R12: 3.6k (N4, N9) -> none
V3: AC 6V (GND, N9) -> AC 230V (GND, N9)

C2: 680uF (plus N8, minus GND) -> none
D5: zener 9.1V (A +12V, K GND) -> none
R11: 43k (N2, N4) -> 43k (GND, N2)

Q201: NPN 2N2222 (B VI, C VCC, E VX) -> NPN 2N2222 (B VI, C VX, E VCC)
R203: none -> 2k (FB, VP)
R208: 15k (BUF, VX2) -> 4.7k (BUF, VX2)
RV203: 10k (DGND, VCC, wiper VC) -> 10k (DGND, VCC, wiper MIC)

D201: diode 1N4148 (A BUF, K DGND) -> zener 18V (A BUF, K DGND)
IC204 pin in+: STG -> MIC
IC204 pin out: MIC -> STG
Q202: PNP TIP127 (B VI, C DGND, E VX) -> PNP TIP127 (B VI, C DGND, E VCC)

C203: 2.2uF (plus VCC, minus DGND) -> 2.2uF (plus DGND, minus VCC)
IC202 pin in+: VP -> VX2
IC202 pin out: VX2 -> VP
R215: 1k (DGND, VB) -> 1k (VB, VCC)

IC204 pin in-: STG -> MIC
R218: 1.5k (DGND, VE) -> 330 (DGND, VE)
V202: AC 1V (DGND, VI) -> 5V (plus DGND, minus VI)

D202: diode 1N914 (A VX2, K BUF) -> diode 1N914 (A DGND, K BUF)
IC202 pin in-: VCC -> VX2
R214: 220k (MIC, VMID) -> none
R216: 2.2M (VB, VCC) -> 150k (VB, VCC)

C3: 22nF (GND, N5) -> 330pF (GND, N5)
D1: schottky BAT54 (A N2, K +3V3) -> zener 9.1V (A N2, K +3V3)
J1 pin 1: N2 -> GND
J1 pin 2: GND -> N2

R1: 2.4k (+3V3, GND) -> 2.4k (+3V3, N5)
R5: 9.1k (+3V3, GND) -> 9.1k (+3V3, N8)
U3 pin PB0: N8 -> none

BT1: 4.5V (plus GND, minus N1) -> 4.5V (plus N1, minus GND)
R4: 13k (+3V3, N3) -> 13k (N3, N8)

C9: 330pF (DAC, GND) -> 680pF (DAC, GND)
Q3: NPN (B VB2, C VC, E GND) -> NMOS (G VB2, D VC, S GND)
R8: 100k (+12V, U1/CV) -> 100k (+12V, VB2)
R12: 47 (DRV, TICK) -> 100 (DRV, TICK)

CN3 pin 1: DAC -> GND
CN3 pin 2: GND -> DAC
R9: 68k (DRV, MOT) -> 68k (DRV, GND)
━━━━
Exercise: All lines from the one holding "CN3 pin 1: DAC -> GND" through the end of the entries need to be given again exactly. Leave out the others.

Answer for this exercise:
CN3 pin 1: DAC -> GND
CN3 pin 2: GND -> DAC
R9: 68k (DRV, MOT) -> 68k (DRV, GND)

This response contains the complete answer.